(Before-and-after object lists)
_ _ _ _ _ _ _

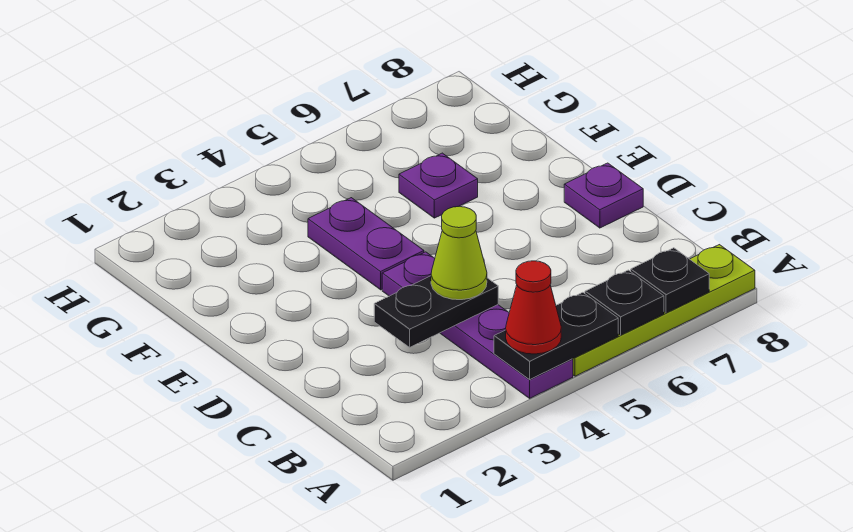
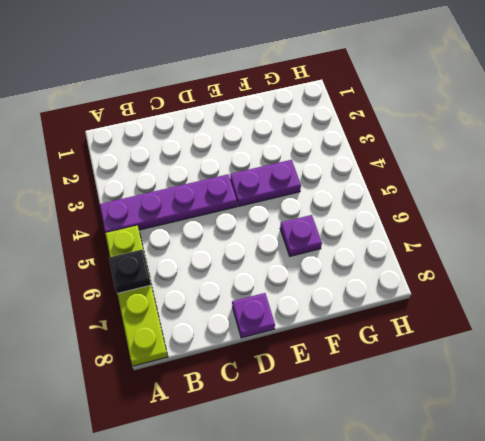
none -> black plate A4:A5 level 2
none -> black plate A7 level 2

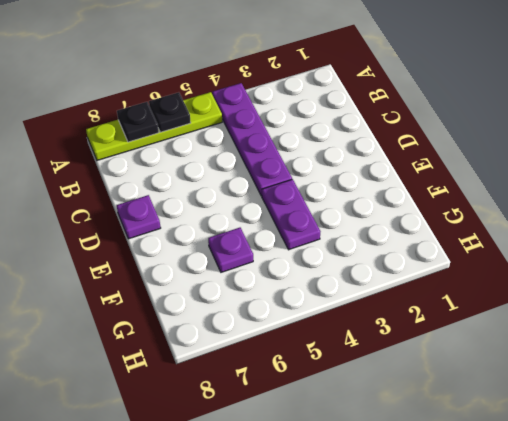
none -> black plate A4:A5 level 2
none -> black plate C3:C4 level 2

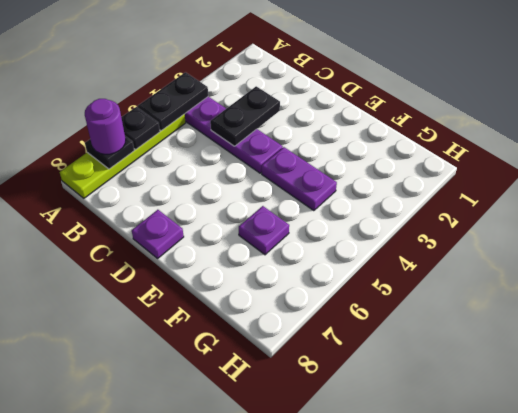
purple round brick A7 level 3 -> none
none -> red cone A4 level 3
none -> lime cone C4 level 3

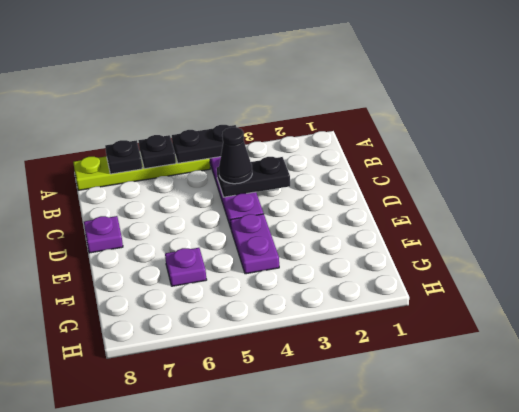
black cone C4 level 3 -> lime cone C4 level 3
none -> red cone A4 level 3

_ _ _ _ _ _ _

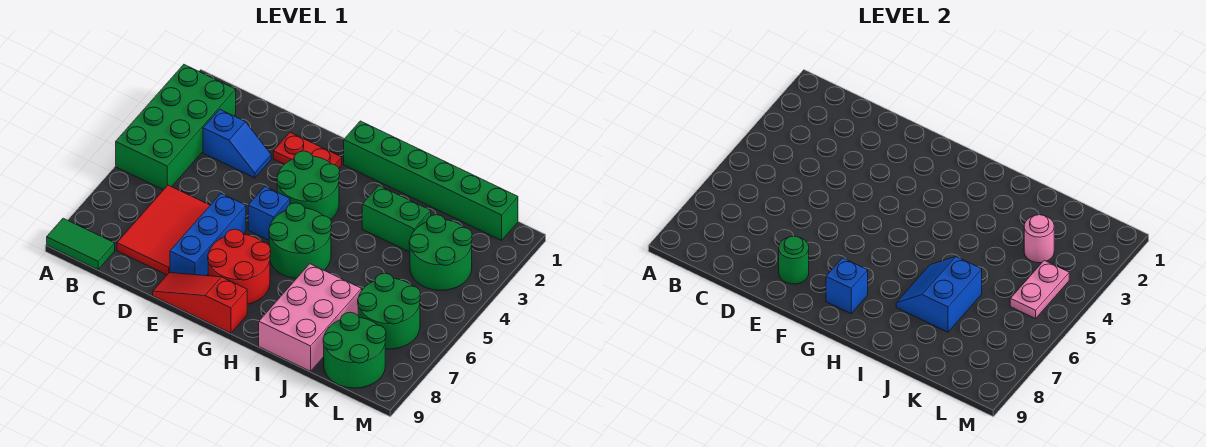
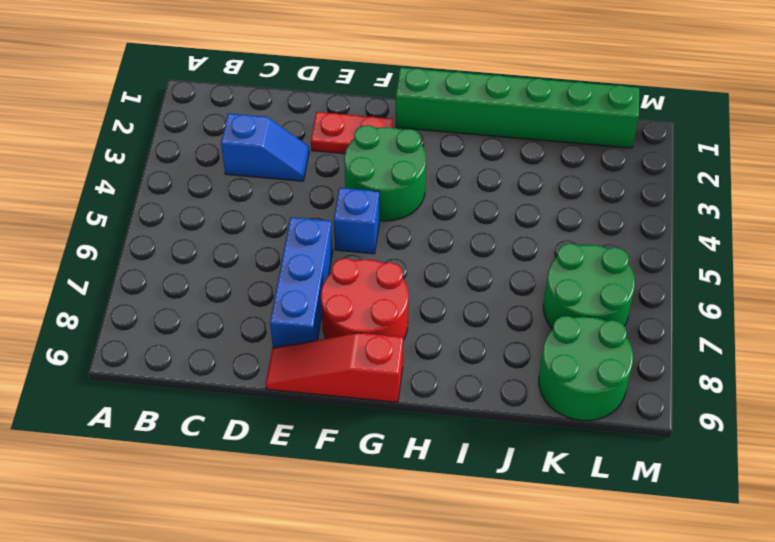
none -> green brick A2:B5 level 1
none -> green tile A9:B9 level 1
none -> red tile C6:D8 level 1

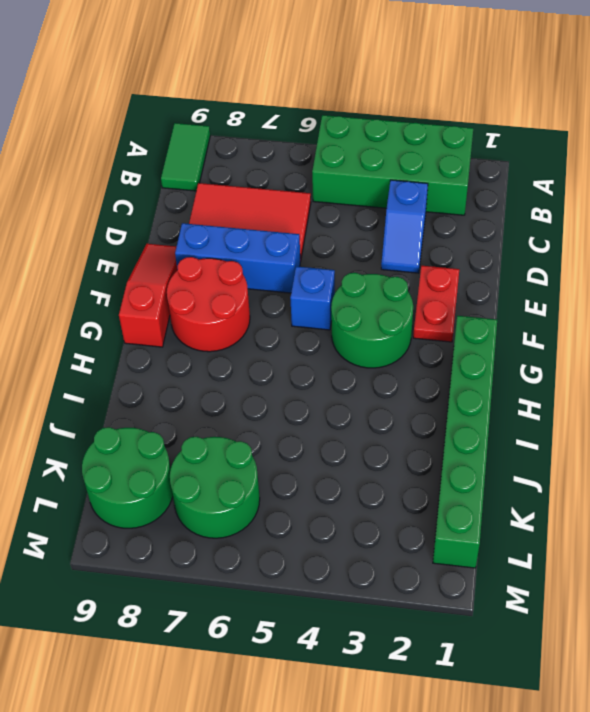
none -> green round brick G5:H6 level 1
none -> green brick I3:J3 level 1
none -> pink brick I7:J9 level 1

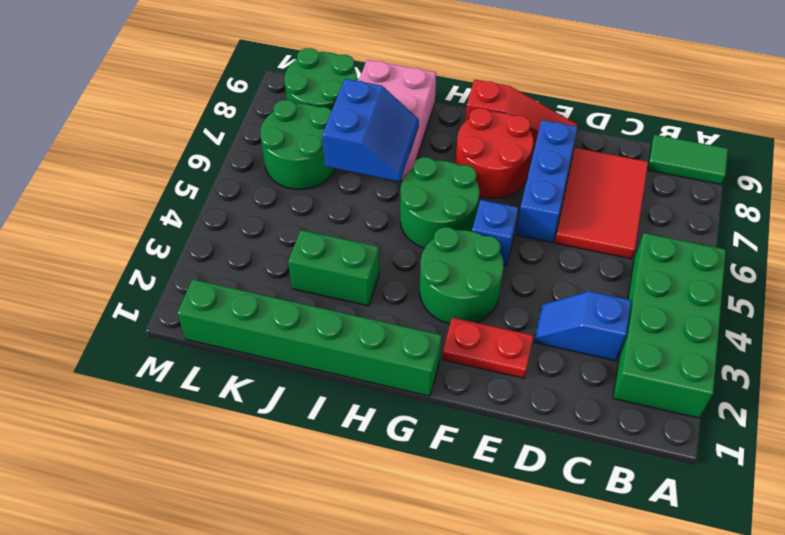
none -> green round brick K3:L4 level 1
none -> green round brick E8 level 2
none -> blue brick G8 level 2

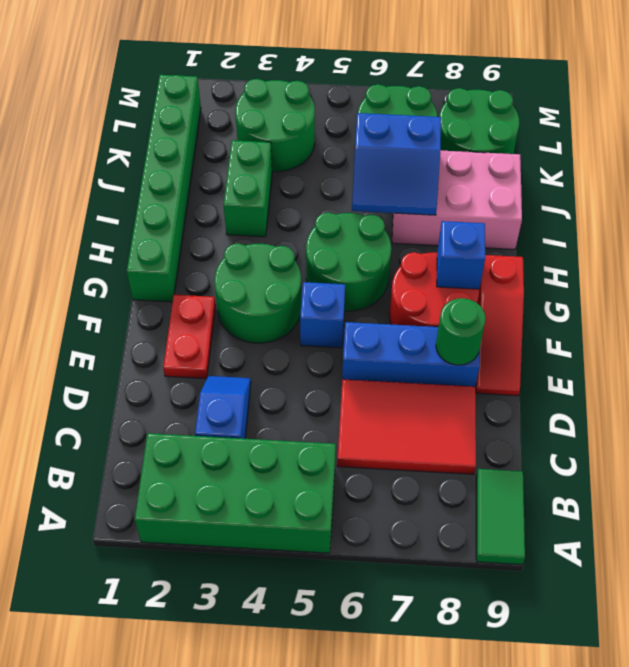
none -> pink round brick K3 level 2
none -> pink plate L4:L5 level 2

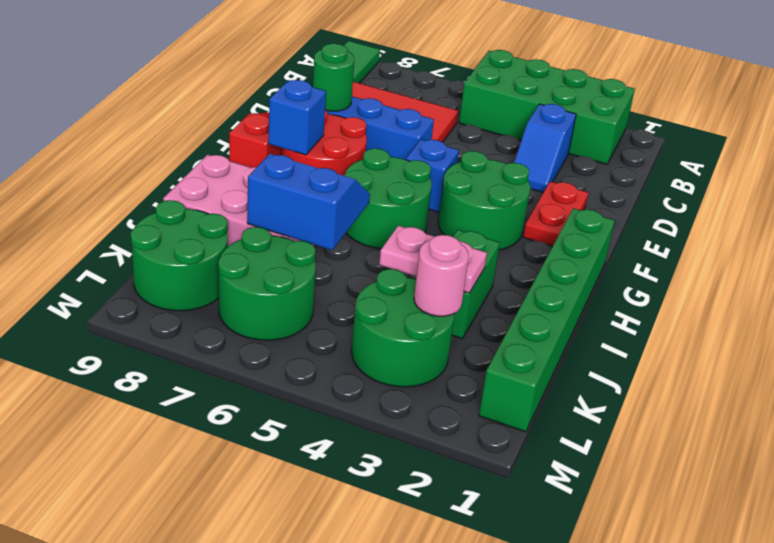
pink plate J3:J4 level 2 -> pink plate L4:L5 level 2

_ _ _ _ _ _ _

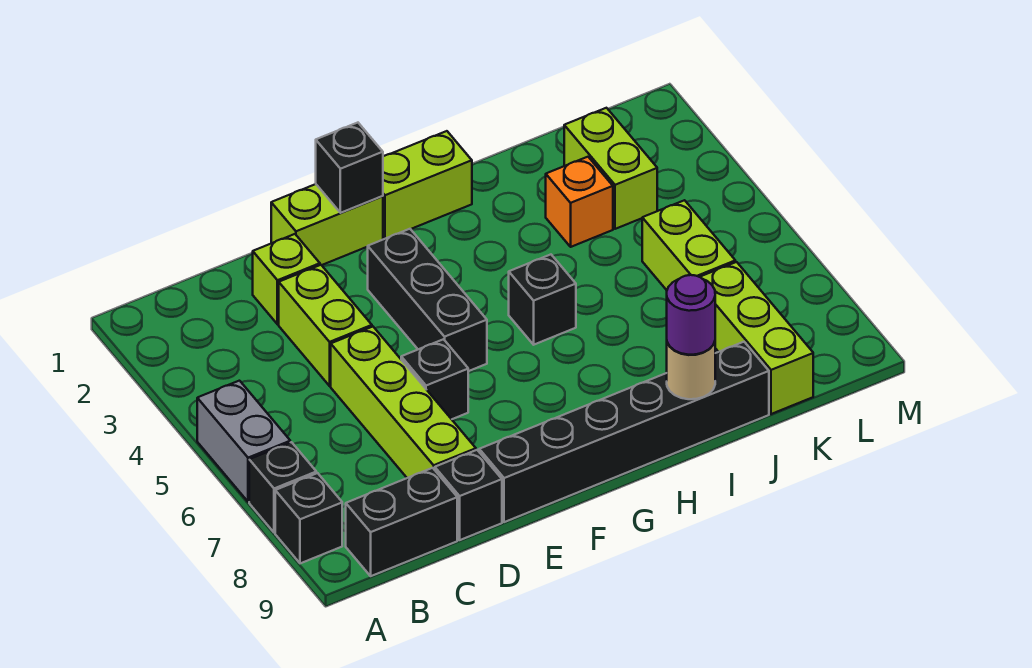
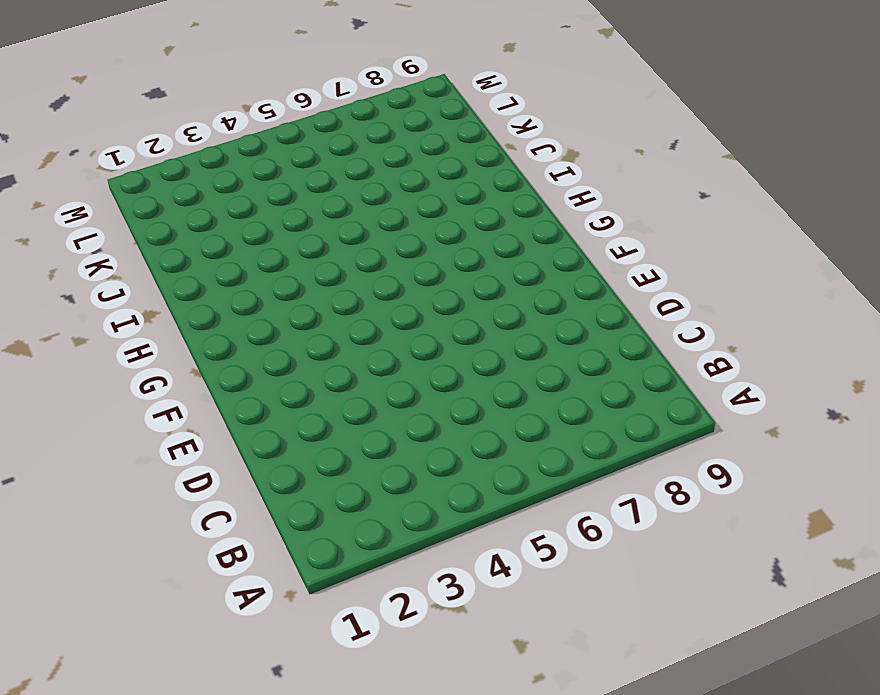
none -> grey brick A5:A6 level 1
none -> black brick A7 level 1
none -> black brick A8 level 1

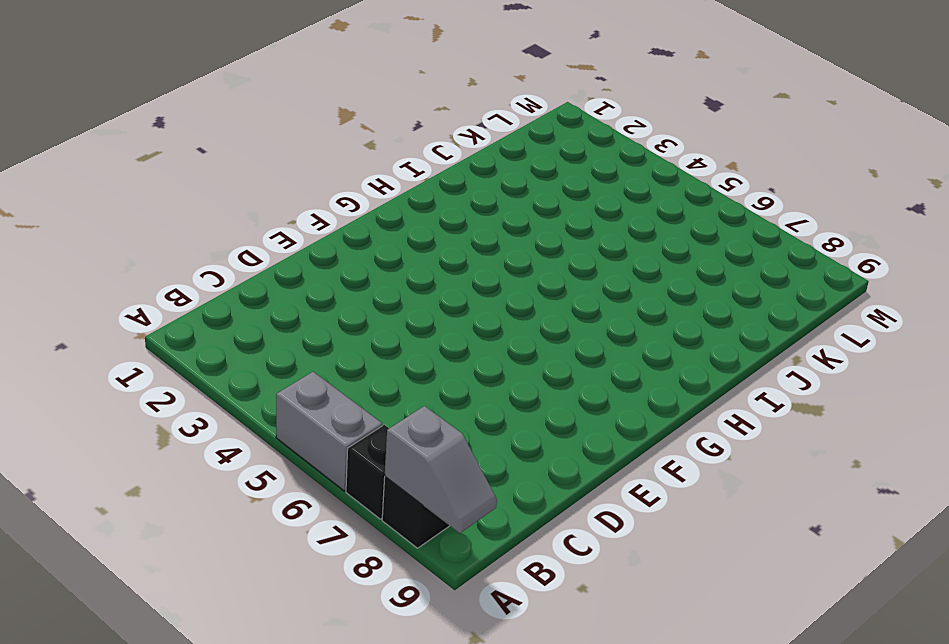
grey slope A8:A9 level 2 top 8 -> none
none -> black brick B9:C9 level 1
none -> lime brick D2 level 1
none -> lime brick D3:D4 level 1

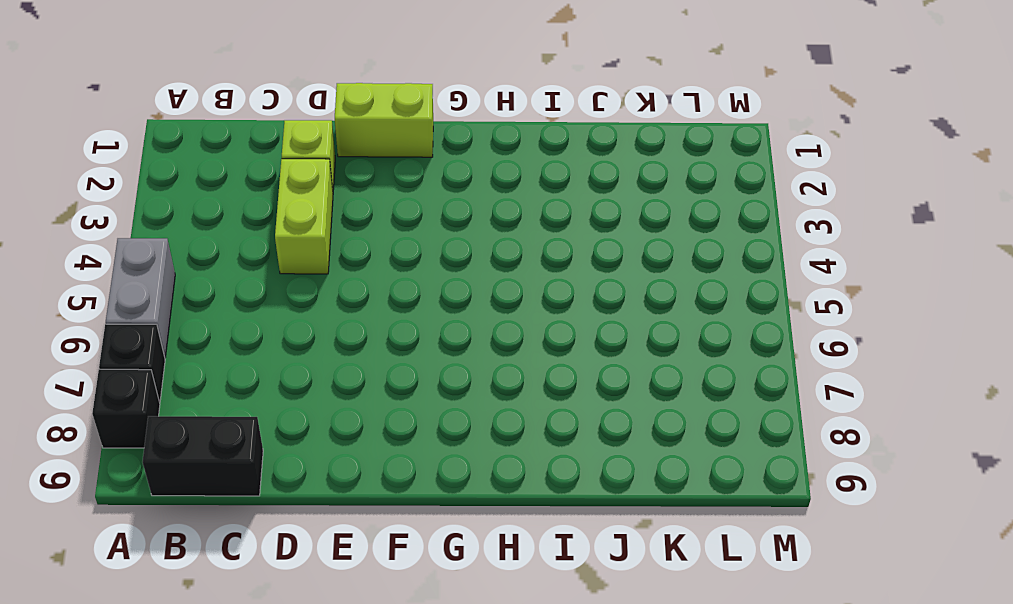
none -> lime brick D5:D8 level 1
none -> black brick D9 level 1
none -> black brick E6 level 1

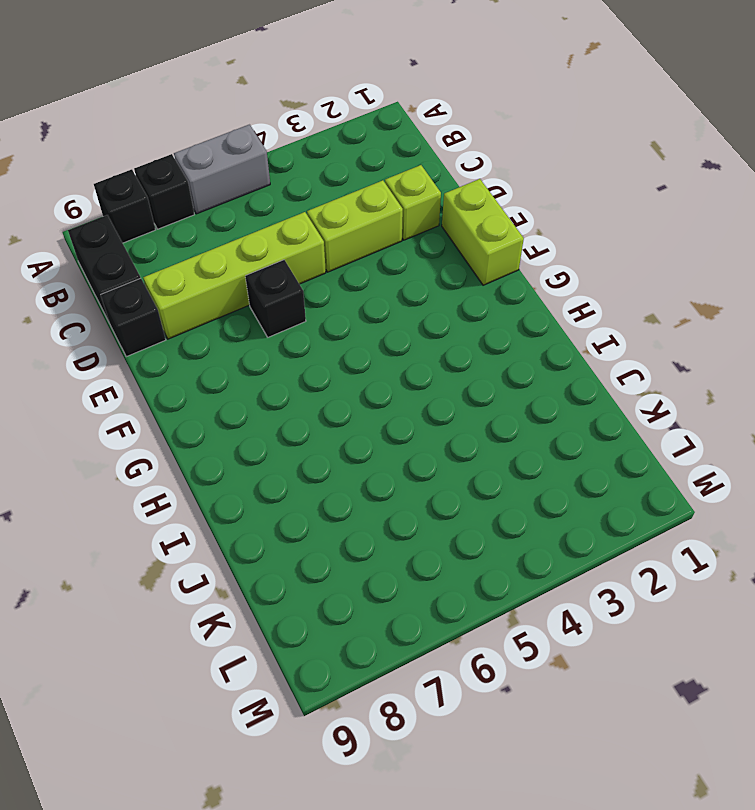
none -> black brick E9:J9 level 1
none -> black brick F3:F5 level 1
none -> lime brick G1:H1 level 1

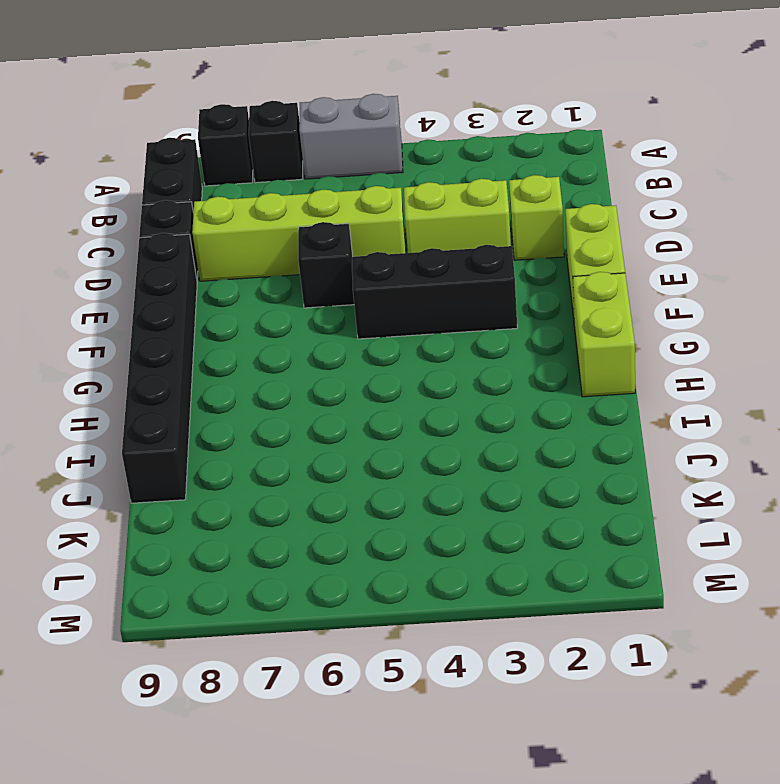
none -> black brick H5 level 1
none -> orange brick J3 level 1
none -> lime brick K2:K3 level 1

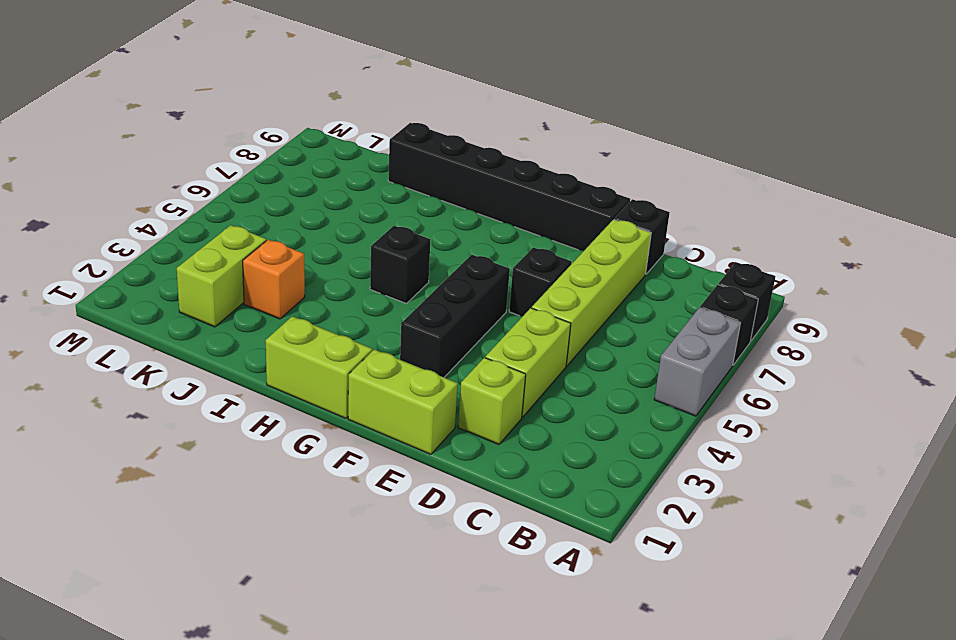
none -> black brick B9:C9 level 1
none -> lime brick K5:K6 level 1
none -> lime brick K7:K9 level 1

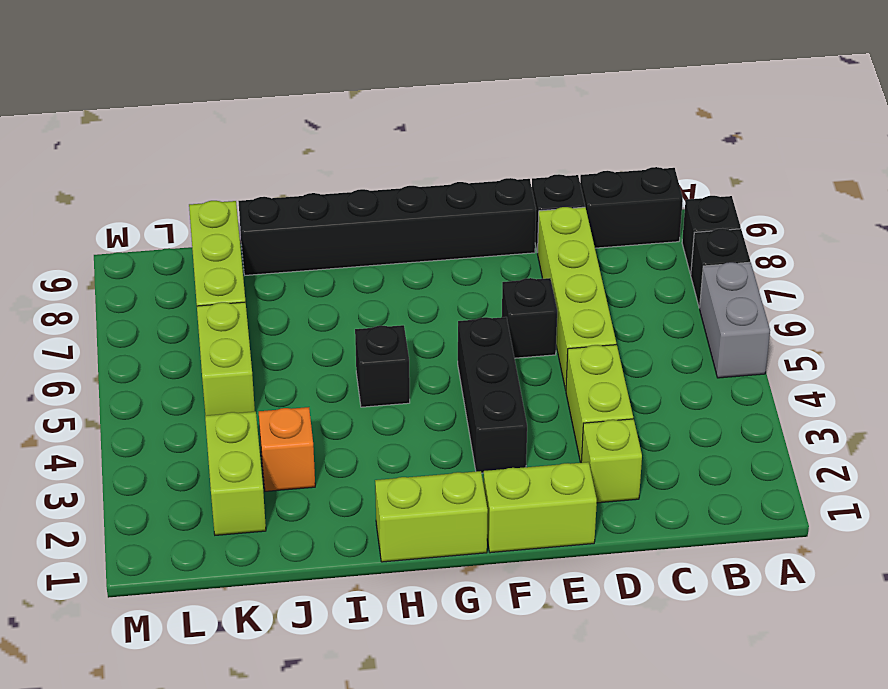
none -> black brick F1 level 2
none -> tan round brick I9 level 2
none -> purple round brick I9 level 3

_ _ _ _ _ _ _

In the data above, find the line with "none -> grey brick A5:A6 level 1" and the line with "none -> purple round brick I9 level 3". Please copy exactly those two lines and every line between them, but not the pictures.

none -> grey brick A5:A6 level 1
none -> black brick A7 level 1
none -> black brick A8 level 1

grey slope A8:A9 level 2 top 8 -> none
none -> black brick B9:C9 level 1
none -> lime brick D2 level 1
none -> lime brick D3:D4 level 1

none -> lime brick D5:D8 level 1
none -> black brick D9 level 1
none -> black brick E6 level 1

none -> black brick E9:J9 level 1
none -> black brick F3:F5 level 1
none -> lime brick G1:H1 level 1

none -> black brick H5 level 1
none -> orange brick J3 level 1
none -> lime brick K2:K3 level 1

none -> black brick B9:C9 level 1
none -> lime brick K5:K6 level 1
none -> lime brick K7:K9 level 1

none -> black brick F1 level 2
none -> tan round brick I9 level 2
none -> purple round brick I9 level 3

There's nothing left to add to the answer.